What you are asked to do: Copy every record exactly as it stands. Leave the pictures out.

[Start of section]

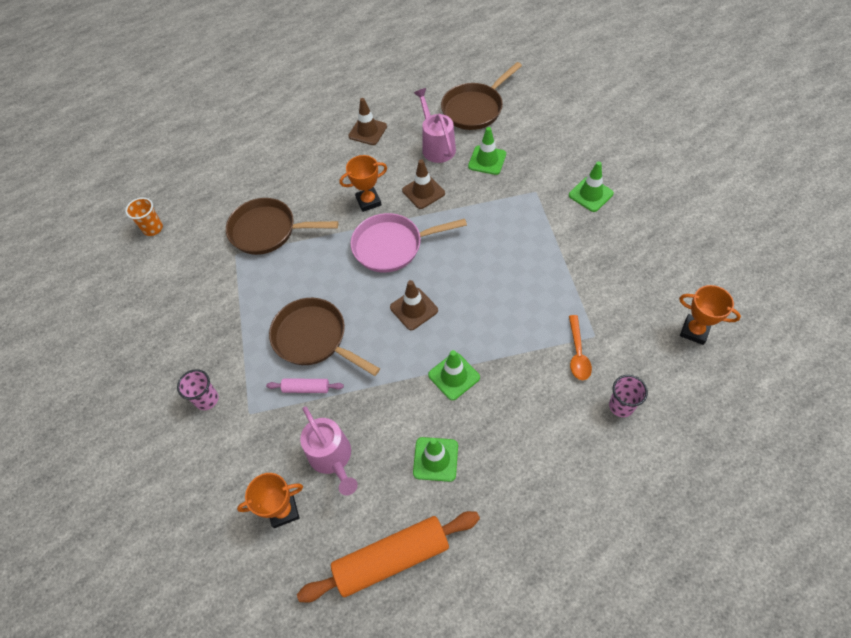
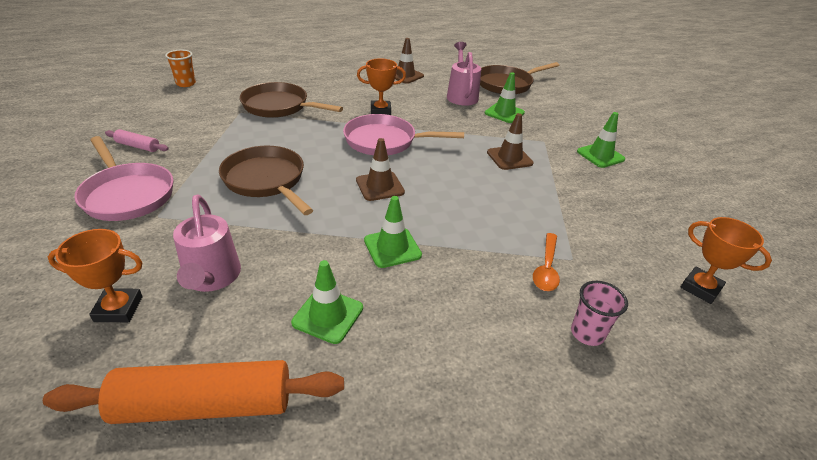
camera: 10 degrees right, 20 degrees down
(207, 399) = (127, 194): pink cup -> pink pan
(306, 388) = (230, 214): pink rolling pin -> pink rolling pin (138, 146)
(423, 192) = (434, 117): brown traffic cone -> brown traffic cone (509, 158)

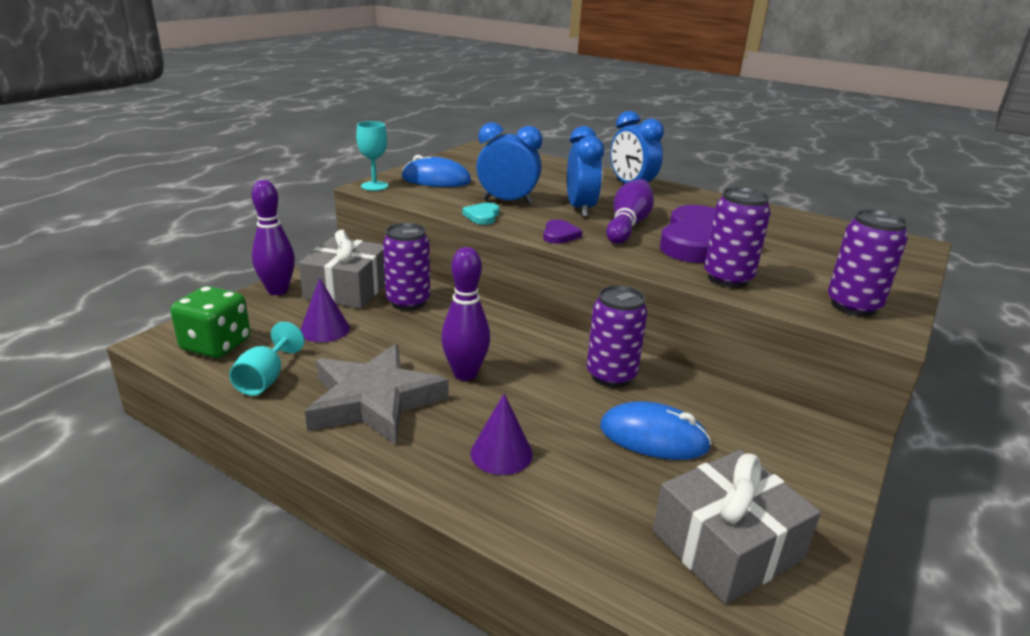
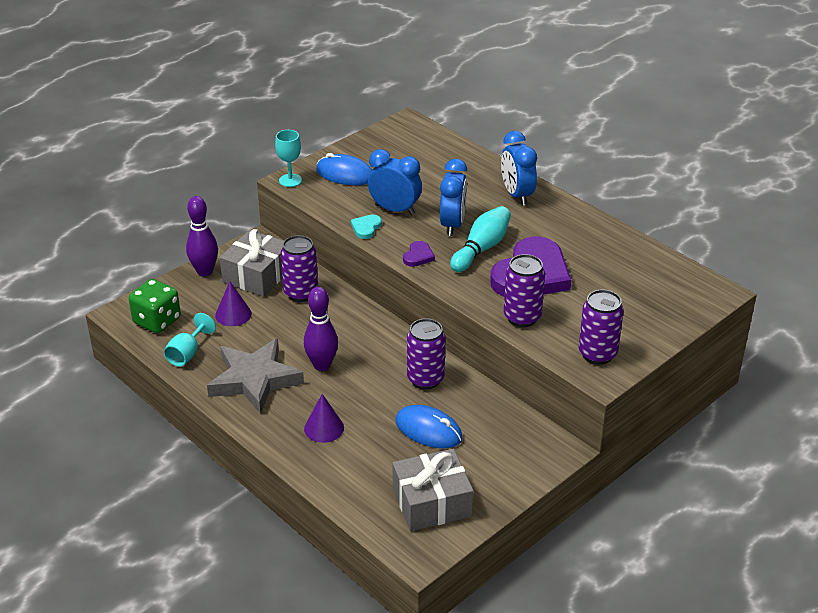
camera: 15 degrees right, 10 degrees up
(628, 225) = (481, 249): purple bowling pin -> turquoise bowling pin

[End of section]

Answer to the problem:
camera: 10 degrees right, 20 degrees down
(207, 399) = (127, 194): pink cup -> pink pan
(306, 388) = (230, 214): pink rolling pin -> pink rolling pin (138, 146)
(423, 192) = (434, 117): brown traffic cone -> brown traffic cone (509, 158)

camera: 15 degrees right, 10 degrees up
(628, 225) = (481, 249): purple bowling pin -> turquoise bowling pin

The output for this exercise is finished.